### Task description:
The response should be the lines of the data, starting at the first and ending at the one that contains "purple drum |", copied without change.

____ Material for the task

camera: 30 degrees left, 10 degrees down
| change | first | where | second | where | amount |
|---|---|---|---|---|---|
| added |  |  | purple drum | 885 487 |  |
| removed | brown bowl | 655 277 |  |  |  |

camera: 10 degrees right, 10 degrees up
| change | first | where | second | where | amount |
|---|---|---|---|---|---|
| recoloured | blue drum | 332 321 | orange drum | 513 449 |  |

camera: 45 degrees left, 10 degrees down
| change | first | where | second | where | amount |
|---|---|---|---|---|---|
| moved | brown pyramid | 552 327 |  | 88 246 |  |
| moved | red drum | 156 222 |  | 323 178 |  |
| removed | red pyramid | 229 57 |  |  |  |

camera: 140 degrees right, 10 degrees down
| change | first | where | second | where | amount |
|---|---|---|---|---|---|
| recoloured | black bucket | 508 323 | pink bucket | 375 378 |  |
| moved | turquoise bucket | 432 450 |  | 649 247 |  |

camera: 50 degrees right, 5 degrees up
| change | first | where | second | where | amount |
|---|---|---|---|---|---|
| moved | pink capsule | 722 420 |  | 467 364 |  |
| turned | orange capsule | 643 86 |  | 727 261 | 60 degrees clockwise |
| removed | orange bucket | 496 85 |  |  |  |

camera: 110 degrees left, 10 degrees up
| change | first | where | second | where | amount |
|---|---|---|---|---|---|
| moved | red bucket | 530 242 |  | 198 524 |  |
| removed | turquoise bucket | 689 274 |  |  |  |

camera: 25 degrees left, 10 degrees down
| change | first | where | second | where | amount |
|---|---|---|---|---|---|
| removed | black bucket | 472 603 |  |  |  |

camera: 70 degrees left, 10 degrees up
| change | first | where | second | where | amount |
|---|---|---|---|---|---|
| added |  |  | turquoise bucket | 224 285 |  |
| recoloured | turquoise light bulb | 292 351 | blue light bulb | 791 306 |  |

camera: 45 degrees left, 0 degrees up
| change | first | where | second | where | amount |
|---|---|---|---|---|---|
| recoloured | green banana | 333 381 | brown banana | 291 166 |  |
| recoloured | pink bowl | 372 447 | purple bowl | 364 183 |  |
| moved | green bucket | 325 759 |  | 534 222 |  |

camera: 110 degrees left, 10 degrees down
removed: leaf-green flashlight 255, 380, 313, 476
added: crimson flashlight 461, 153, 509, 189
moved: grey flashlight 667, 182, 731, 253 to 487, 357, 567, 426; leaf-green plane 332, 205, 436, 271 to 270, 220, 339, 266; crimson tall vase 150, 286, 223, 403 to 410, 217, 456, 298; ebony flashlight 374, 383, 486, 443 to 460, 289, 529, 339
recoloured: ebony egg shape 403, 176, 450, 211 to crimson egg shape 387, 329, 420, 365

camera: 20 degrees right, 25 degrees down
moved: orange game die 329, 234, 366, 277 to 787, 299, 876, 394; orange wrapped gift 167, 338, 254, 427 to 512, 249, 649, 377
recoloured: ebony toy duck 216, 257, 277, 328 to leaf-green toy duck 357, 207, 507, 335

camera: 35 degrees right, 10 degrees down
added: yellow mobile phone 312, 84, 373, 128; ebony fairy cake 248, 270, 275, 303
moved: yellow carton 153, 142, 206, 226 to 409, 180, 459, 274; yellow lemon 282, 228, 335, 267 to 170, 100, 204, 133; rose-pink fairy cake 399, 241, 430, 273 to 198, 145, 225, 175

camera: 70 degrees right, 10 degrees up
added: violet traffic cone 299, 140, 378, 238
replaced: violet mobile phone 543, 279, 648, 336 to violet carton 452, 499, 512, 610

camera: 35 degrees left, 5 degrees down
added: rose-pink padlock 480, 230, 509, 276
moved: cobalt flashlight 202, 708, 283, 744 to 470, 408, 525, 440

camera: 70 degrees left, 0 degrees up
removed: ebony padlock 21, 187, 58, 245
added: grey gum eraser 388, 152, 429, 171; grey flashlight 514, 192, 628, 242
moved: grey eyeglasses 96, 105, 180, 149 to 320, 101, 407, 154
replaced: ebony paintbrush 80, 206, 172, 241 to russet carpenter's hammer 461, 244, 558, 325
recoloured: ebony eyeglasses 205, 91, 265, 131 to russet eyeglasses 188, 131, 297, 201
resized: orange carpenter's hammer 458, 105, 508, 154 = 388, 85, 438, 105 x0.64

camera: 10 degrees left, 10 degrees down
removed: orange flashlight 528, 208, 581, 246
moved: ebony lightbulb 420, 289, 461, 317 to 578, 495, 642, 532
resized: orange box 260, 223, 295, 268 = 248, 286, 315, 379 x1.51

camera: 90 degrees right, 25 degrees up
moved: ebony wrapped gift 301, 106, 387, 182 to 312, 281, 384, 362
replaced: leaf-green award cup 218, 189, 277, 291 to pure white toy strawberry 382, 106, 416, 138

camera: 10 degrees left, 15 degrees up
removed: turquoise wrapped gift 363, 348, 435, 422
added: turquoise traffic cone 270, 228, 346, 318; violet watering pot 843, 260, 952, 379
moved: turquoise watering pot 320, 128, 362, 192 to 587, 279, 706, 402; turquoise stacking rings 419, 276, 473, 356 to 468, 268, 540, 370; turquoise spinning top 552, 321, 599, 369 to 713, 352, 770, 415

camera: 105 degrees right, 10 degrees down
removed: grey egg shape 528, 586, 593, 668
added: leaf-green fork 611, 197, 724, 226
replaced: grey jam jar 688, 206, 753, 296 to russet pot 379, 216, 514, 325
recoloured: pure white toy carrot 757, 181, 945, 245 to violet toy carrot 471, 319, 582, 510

________

### Answer to the problem:
camera: 30 degrees left, 10 degrees down
| change | first | where | second | where | amount |
|---|---|---|---|---|---|
| added |  |  | purple drum | 885 487 |  |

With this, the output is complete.